*** Opening of EXTRACTED DATA ***
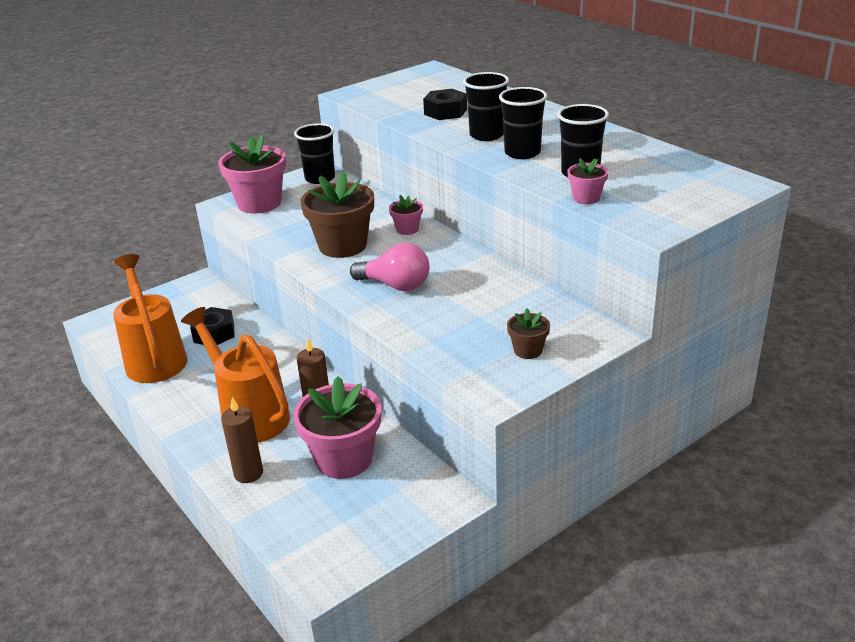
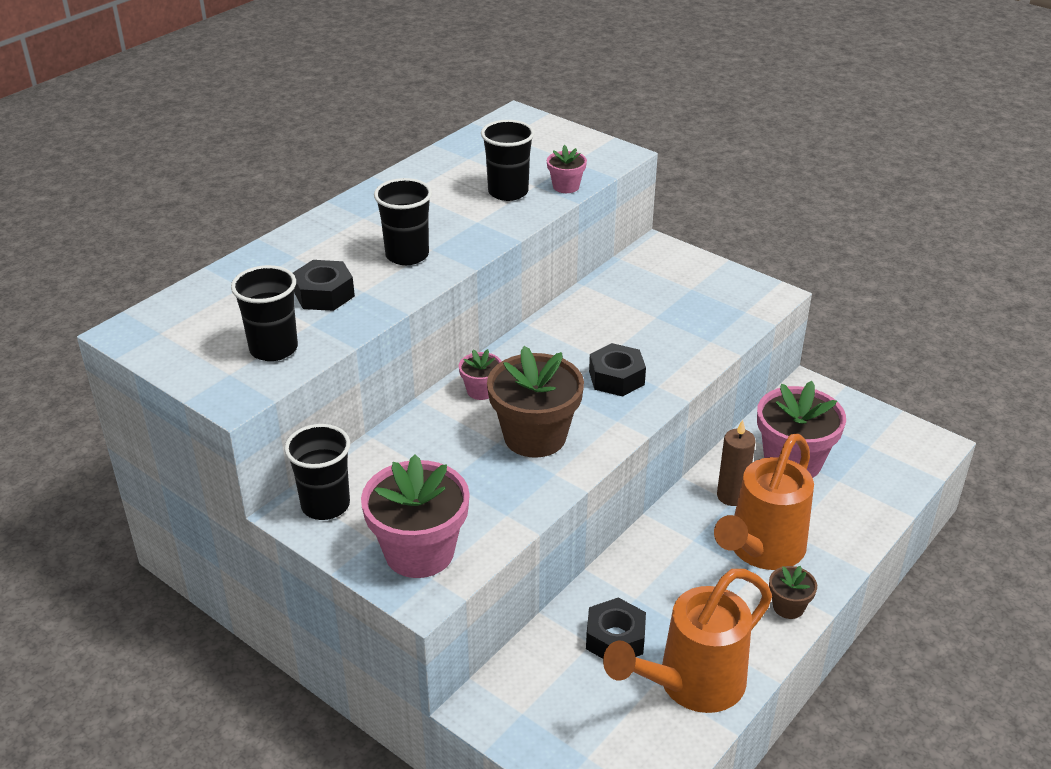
camera: 105 degrees left, 5 degrees up
(248, 473) = (846, 524): brown candle -> none
(396, 285) = (616, 378): pink light bulb -> black nut
(522, 153) = (459, 228): black cup -> black cup (273, 349)
(528, 350) = (701, 285): brown flower pot -> brown flower pot (788, 607)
*** Close of EXTRACTED DATA ***
Go line by line through the records above and copy each one containing "brown".

SOLVED EXERCISE:
(248, 473) = (846, 524): brown candle -> none
(528, 350) = (701, 285): brown flower pot -> brown flower pot (788, 607)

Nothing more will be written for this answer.